> **EXTRACTED ENTRIES**
========================================================================
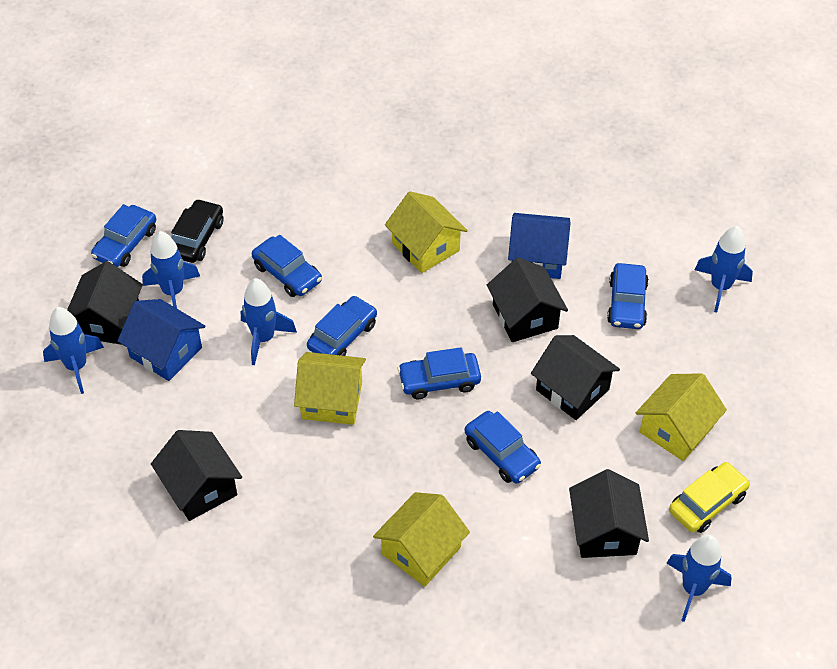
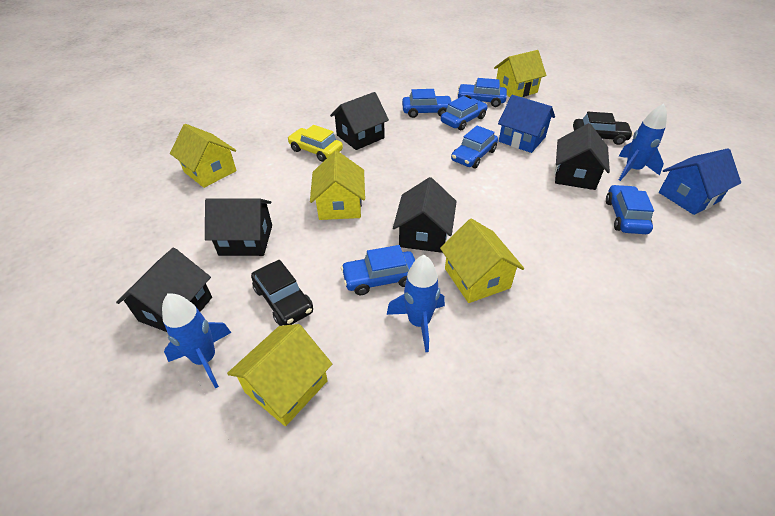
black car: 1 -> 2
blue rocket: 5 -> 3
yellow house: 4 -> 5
========================================================================
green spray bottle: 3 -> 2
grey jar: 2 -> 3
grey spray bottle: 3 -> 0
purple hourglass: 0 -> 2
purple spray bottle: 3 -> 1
========================================================================
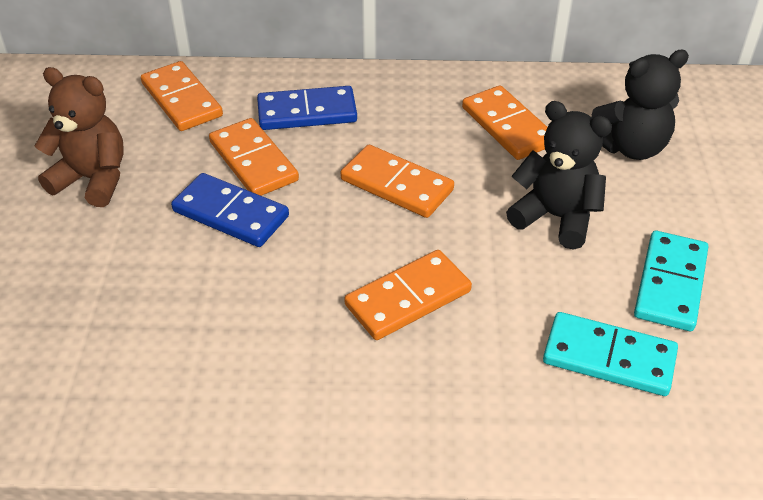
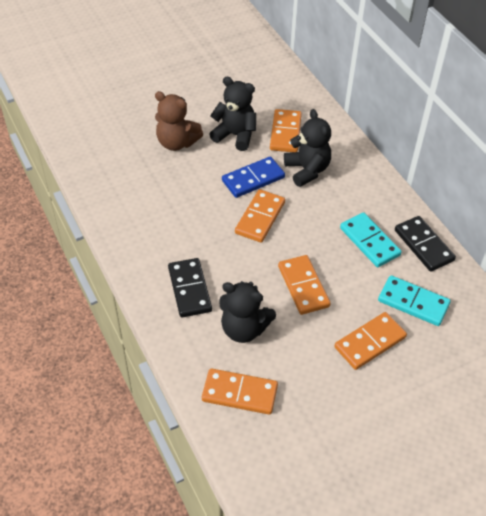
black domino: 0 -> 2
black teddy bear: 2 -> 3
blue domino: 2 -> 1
========================================================================
> **YOUR OBJECTIVE**
Please make an exact copy of the lines above from the line with "grey spray bottle: 3 -> 0" through the line with "purple spray bottle: 3 -> 1", both ends included.

> **FINAL ANSWER**
grey spray bottle: 3 -> 0
purple hourglass: 0 -> 2
purple spray bottle: 3 -> 1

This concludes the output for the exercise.